Data for this task:
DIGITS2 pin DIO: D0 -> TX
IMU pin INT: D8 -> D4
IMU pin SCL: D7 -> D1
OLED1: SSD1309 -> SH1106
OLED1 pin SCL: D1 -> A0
==
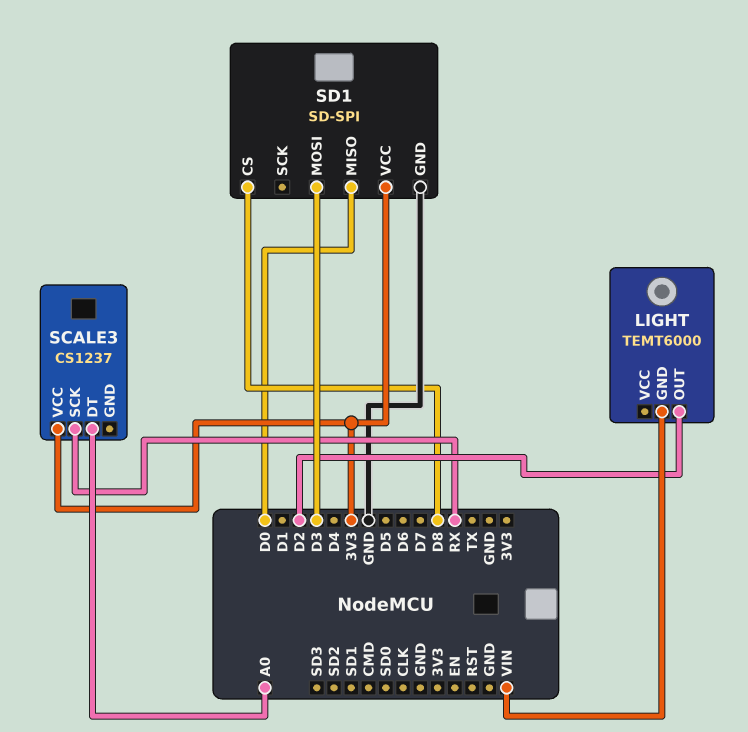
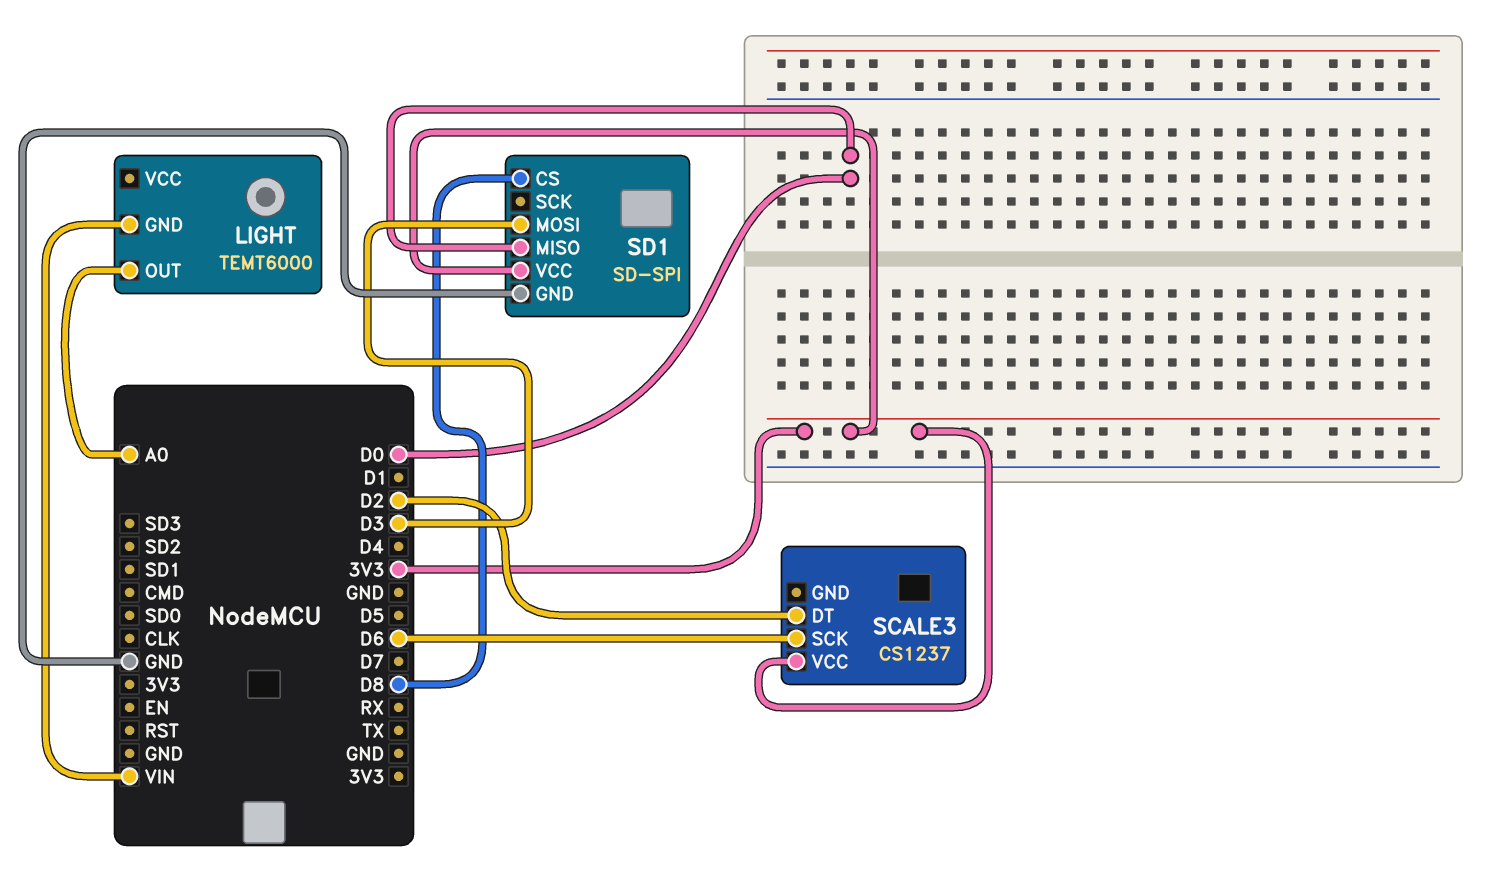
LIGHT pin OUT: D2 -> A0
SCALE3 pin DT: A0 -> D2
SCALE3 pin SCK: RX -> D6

Exercise description:
Copy out, exactly and alone, the lines of the entries above between the ones holding "LIGHT pin OUT: D2 -> A0" and "SCALE3 pin SCK: RX -> D6", inclusive.

Result for this exercise:
LIGHT pin OUT: D2 -> A0
SCALE3 pin DT: A0 -> D2
SCALE3 pin SCK: RX -> D6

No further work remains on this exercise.